### Exercise details
Determine how many lines in the material below contain the word "none", and give that number without comment.

### Source information
────────
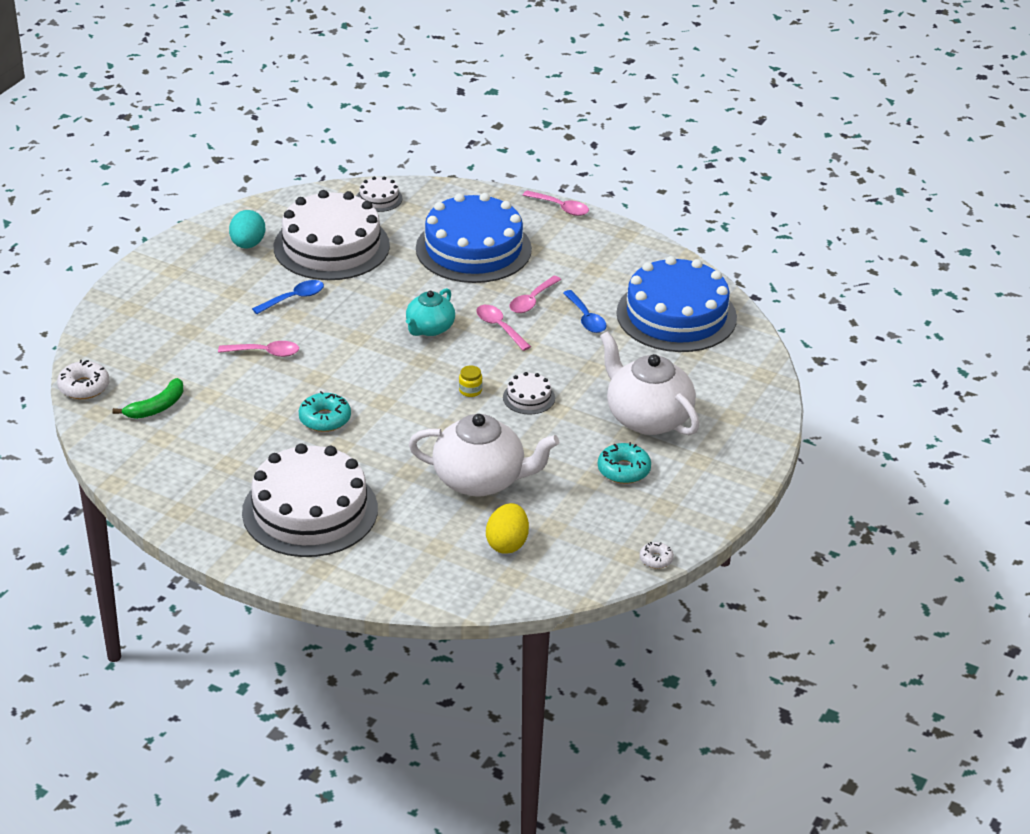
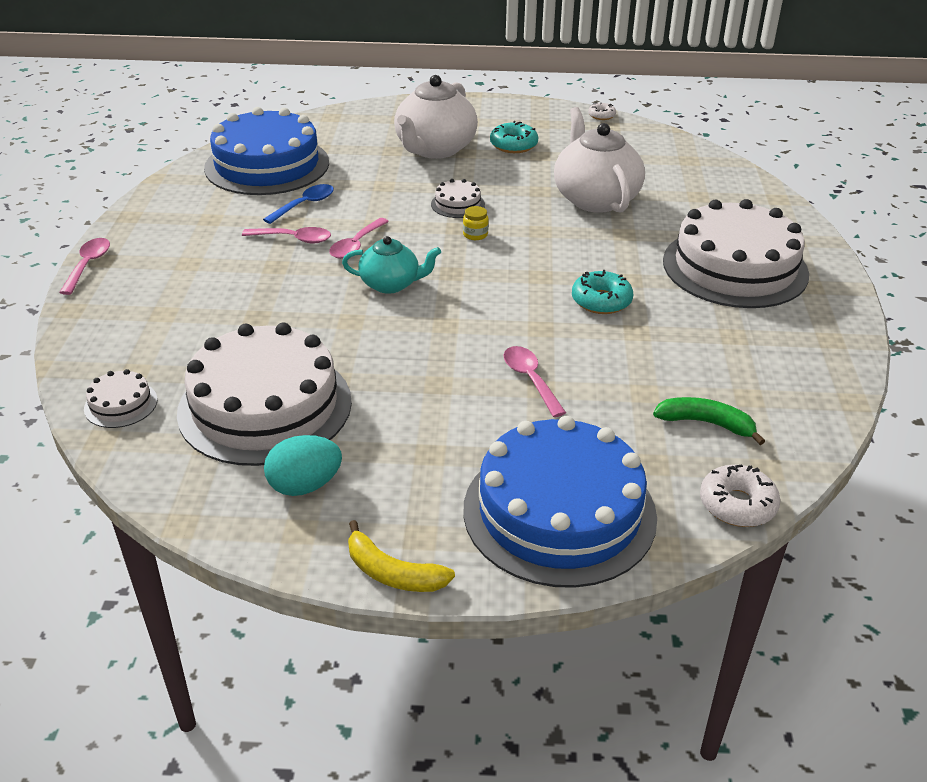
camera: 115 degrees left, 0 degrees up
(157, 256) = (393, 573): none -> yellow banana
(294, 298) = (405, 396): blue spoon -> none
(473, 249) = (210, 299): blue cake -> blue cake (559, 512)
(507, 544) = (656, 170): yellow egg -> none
────────
### Answer for the task
3